Stored data:
▼

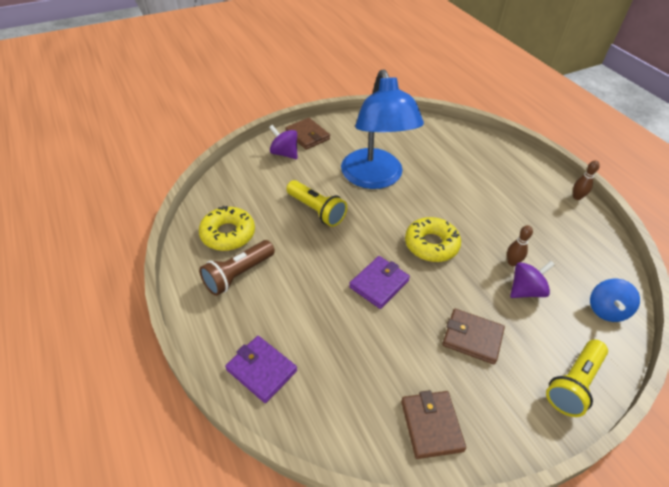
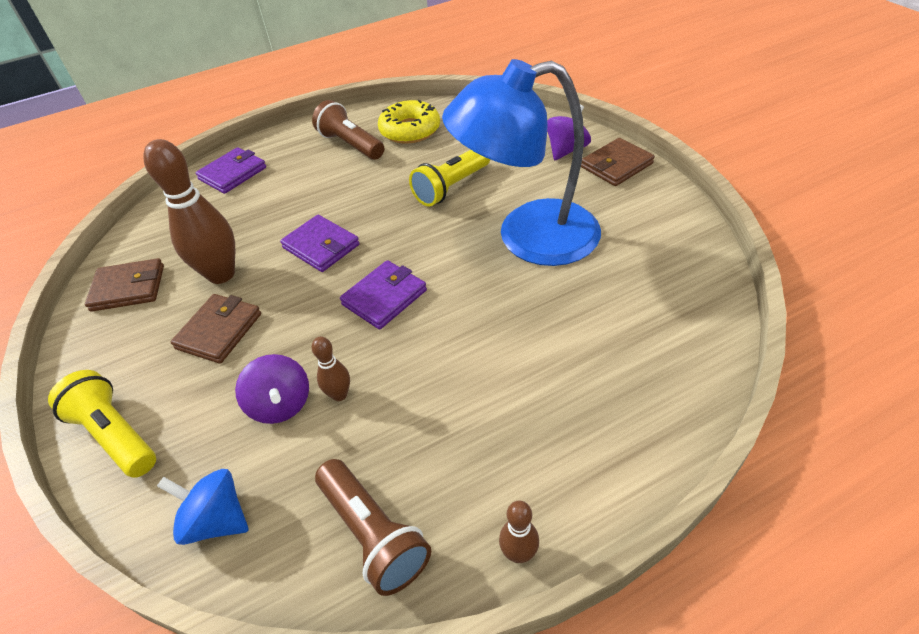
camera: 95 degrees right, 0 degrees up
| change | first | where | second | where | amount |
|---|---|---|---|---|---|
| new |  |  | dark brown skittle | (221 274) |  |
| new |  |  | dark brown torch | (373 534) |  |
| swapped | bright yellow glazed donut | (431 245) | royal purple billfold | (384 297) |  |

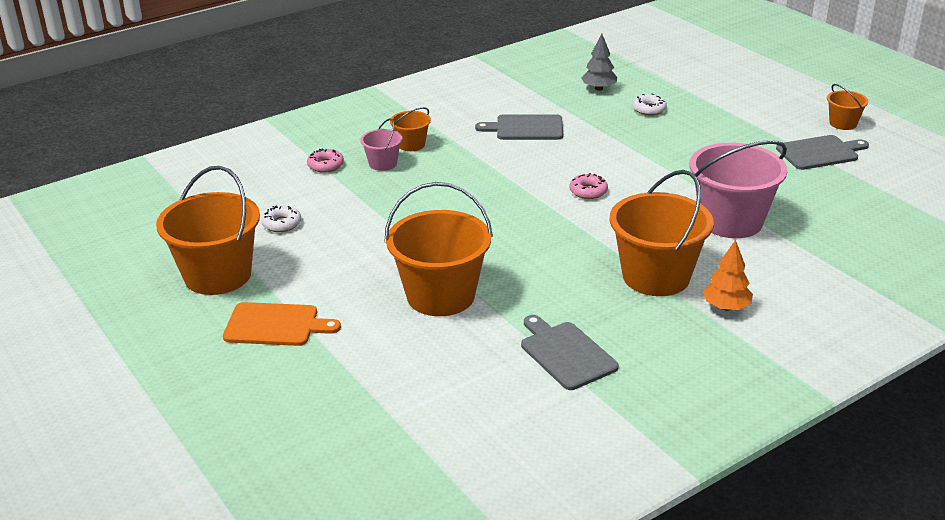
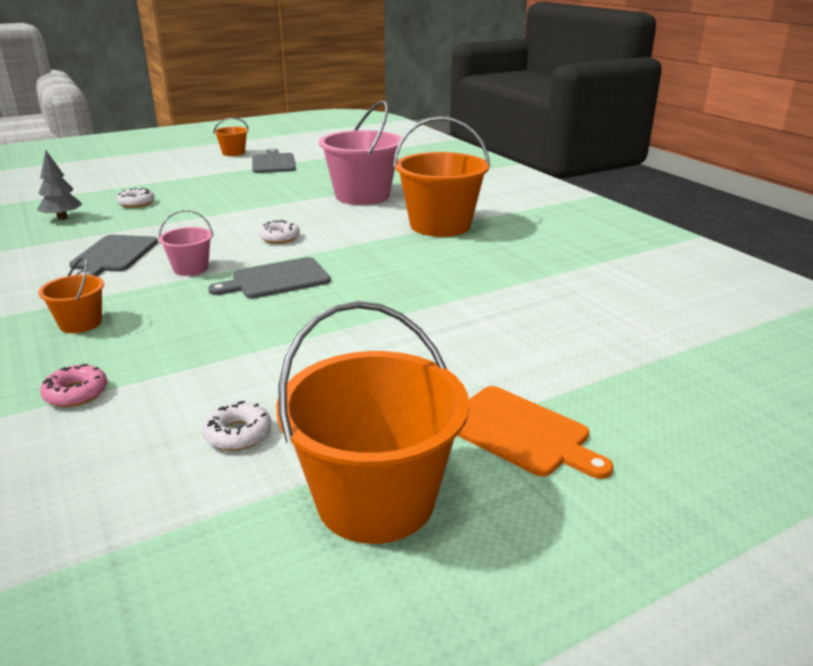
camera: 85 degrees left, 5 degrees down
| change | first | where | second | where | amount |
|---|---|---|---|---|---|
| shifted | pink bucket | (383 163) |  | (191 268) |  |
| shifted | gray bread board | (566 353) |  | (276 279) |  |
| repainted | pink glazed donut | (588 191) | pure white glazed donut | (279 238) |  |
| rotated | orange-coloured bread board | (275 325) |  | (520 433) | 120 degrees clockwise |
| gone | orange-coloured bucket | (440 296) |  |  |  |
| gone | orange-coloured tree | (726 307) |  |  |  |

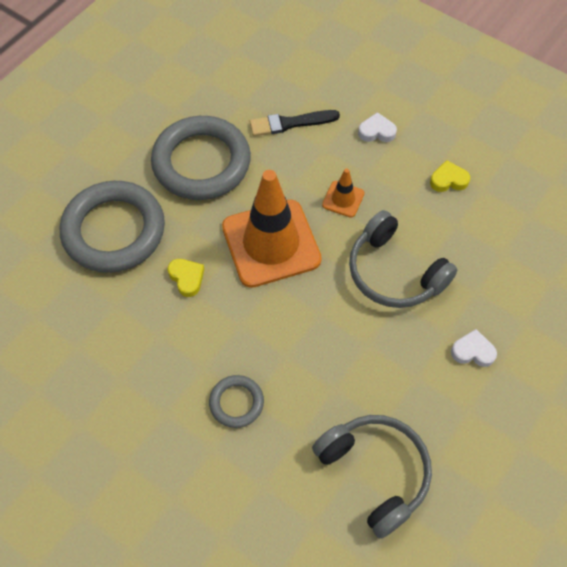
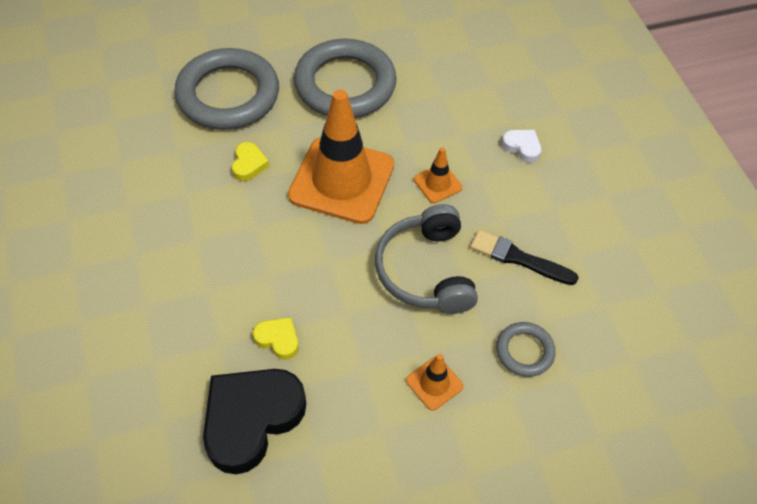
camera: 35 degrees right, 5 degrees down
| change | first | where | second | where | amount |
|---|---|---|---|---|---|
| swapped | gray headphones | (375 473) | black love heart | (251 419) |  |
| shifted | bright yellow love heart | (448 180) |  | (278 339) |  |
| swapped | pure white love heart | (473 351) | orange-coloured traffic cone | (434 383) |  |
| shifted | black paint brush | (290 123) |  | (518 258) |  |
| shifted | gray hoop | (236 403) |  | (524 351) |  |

▲

Your task: Every entry above should be duplicated exactly. Do not include the images.

Written solution:
camera: 95 degrees right, 0 degrees up
| change | first | where | second | where | amount |
|---|---|---|---|---|---|
| new |  |  | dark brown skittle | (221 274) |  |
| new |  |  | dark brown torch | (373 534) |  |
| swapped | bright yellow glazed donut | (431 245) | royal purple billfold | (384 297) |  |

camera: 85 degrees left, 5 degrees down
| change | first | where | second | where | amount |
|---|---|---|---|---|---|
| shifted | pink bucket | (383 163) |  | (191 268) |  |
| shifted | gray bread board | (566 353) |  | (276 279) |  |
| repainted | pink glazed donut | (588 191) | pure white glazed donut | (279 238) |  |
| rotated | orange-coloured bread board | (275 325) |  | (520 433) | 120 degrees clockwise |
| gone | orange-coloured bucket | (440 296) |  |  |  |
| gone | orange-coloured tree | (726 307) |  |  |  |

camera: 35 degrees right, 5 degrees down
| change | first | where | second | where | amount |
|---|---|---|---|---|---|
| swapped | gray headphones | (375 473) | black love heart | (251 419) |  |
| shifted | bright yellow love heart | (448 180) |  | (278 339) |  |
| swapped | pure white love heart | (473 351) | orange-coloured traffic cone | (434 383) |  |
| shifted | black paint brush | (290 123) |  | (518 258) |  |
| shifted | gray hoop | (236 403) |  | (524 351) |  |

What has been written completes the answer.